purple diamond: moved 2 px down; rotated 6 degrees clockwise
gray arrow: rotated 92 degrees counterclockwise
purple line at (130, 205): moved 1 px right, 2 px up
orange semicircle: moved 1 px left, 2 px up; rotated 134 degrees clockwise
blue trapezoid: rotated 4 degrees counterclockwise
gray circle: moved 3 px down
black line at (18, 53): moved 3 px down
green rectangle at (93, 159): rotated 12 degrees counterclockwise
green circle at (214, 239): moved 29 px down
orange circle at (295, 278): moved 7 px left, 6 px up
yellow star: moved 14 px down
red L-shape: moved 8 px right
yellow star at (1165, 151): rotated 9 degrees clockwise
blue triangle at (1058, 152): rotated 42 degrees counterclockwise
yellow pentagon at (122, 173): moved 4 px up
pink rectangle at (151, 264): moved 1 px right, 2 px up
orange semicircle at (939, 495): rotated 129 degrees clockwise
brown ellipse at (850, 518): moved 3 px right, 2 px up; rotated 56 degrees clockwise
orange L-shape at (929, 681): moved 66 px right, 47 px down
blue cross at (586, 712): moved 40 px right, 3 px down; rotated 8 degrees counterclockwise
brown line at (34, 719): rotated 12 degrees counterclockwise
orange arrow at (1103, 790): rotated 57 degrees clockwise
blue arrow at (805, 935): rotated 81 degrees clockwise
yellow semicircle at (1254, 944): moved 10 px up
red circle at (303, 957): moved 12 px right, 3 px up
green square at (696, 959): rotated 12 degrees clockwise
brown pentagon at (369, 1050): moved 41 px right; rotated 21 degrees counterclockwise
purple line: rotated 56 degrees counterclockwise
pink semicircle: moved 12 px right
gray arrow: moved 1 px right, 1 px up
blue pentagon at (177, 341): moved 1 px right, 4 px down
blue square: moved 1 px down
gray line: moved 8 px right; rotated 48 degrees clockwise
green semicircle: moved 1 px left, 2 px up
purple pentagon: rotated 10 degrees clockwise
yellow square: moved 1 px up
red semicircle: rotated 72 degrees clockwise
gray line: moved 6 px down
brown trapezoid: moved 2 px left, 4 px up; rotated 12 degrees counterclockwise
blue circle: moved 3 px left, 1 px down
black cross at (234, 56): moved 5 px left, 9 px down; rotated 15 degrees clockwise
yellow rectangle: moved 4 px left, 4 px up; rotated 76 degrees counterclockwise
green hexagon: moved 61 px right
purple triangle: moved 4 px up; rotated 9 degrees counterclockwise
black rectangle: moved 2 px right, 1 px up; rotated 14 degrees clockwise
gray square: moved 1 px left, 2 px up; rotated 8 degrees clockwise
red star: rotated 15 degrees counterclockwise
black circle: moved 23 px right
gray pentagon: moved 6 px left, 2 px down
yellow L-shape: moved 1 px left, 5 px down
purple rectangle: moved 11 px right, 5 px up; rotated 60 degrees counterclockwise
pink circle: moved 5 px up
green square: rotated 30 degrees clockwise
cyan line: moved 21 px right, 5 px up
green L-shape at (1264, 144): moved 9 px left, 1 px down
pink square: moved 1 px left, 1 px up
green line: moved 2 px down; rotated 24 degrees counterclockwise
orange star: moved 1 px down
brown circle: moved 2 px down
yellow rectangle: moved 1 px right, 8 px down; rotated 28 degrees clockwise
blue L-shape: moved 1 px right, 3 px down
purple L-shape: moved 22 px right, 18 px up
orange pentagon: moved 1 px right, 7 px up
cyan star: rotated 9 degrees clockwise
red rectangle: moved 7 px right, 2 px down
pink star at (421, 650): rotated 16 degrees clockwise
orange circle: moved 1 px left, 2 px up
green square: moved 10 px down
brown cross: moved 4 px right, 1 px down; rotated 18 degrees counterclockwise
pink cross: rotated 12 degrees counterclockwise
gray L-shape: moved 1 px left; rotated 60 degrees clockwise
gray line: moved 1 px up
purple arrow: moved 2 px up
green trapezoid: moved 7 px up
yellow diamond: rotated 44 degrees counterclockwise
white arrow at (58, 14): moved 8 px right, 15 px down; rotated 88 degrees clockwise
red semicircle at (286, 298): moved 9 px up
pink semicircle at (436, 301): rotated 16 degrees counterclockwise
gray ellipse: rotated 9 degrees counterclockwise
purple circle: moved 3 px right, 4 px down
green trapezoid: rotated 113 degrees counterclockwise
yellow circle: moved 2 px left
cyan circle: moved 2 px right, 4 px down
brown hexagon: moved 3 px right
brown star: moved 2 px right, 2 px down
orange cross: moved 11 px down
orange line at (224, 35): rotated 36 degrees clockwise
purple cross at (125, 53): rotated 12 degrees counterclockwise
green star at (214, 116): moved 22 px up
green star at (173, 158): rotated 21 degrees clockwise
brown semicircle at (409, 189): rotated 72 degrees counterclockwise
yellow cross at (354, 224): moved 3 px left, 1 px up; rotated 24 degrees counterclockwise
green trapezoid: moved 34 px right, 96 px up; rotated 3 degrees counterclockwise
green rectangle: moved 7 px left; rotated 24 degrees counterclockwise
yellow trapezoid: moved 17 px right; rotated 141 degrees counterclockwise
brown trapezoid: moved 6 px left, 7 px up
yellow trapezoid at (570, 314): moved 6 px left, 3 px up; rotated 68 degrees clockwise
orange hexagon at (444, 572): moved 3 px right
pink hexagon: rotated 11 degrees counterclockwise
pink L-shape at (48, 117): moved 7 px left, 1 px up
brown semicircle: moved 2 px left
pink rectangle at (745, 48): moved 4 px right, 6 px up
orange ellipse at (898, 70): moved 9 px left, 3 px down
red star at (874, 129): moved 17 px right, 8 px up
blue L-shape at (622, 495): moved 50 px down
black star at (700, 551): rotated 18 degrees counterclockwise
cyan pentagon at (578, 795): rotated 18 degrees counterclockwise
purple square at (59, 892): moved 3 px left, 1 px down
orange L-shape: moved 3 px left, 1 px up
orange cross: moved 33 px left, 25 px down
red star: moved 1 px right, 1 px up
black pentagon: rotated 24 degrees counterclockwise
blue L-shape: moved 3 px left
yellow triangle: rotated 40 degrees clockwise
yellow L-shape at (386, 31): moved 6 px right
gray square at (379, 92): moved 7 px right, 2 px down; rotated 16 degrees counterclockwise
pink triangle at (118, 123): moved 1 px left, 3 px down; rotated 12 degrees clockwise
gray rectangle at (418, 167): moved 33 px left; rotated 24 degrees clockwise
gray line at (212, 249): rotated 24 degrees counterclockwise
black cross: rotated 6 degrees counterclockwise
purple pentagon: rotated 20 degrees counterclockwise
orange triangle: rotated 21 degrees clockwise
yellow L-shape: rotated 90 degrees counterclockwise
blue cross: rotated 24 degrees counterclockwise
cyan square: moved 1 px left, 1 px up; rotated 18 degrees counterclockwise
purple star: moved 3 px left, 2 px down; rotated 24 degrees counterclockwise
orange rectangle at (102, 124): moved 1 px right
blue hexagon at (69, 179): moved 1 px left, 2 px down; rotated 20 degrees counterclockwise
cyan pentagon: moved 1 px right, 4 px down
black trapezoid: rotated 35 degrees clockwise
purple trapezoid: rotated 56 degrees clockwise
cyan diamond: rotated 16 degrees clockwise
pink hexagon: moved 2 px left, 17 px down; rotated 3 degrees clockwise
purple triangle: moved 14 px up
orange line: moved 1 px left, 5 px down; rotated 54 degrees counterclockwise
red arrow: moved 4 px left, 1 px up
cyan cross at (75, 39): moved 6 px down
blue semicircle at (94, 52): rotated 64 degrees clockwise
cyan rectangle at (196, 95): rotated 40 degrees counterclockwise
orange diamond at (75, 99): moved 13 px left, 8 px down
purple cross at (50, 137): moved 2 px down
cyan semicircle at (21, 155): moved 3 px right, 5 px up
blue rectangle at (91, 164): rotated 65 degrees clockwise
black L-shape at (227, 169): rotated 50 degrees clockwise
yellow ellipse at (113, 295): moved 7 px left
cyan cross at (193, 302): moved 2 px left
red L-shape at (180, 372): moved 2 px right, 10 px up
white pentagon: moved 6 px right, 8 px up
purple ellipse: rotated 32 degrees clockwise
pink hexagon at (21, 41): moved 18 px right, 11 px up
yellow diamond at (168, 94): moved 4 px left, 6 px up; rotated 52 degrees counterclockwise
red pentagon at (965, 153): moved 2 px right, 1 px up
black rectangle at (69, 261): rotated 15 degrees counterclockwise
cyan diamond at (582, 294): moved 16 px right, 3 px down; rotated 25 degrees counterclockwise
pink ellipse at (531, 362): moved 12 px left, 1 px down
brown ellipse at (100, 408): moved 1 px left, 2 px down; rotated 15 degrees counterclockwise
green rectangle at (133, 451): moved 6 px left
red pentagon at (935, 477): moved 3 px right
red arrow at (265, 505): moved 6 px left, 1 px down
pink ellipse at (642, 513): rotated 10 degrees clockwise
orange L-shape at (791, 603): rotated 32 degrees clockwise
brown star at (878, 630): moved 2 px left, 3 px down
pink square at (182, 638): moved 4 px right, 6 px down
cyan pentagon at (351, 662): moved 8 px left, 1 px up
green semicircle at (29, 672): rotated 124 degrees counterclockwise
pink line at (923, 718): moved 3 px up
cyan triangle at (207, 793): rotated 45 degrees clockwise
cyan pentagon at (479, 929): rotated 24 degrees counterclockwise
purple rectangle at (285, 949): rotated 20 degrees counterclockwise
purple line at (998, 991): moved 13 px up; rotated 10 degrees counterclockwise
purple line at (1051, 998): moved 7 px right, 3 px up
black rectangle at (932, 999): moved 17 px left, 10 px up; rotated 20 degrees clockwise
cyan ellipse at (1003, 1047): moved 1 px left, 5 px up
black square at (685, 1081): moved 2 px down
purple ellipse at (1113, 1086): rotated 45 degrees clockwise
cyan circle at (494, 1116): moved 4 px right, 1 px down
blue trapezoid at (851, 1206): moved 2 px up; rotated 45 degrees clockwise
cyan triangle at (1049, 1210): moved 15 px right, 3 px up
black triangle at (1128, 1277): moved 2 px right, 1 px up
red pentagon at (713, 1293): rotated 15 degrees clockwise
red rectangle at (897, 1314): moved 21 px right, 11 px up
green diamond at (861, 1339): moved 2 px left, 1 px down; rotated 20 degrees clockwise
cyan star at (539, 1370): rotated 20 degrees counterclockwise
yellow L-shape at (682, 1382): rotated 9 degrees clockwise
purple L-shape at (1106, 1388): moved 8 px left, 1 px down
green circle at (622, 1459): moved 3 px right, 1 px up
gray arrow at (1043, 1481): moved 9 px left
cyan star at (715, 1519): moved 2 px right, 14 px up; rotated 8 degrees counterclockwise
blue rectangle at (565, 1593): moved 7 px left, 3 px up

▶ **Work instruction**:
In the data above, retype exactly and only the lines between the one holding "brown semicircle at" and the one holding "black star at", inclusive.

▶ **Output of the task**:
brown semicircle at (409, 189): rotated 72 degrees counterclockwise
yellow cross at (354, 224): moved 3 px left, 1 px up; rotated 24 degrees counterclockwise
green trapezoid: moved 34 px right, 96 px up; rotated 3 degrees counterclockwise
green rectangle: moved 7 px left; rotated 24 degrees counterclockwise
yellow trapezoid: moved 17 px right; rotated 141 degrees counterclockwise
brown trapezoid: moved 6 px left, 7 px up
yellow trapezoid at (570, 314): moved 6 px left, 3 px up; rotated 68 degrees clockwise
orange hexagon at (444, 572): moved 3 px right
pink hexagon: rotated 11 degrees counterclockwise
pink L-shape at (48, 117): moved 7 px left, 1 px up
brown semicircle: moved 2 px left
pink rectangle at (745, 48): moved 4 px right, 6 px up
orange ellipse at (898, 70): moved 9 px left, 3 px down
red star at (874, 129): moved 17 px right, 8 px up
blue L-shape at (622, 495): moved 50 px down
black star at (700, 551): rotated 18 degrees counterclockwise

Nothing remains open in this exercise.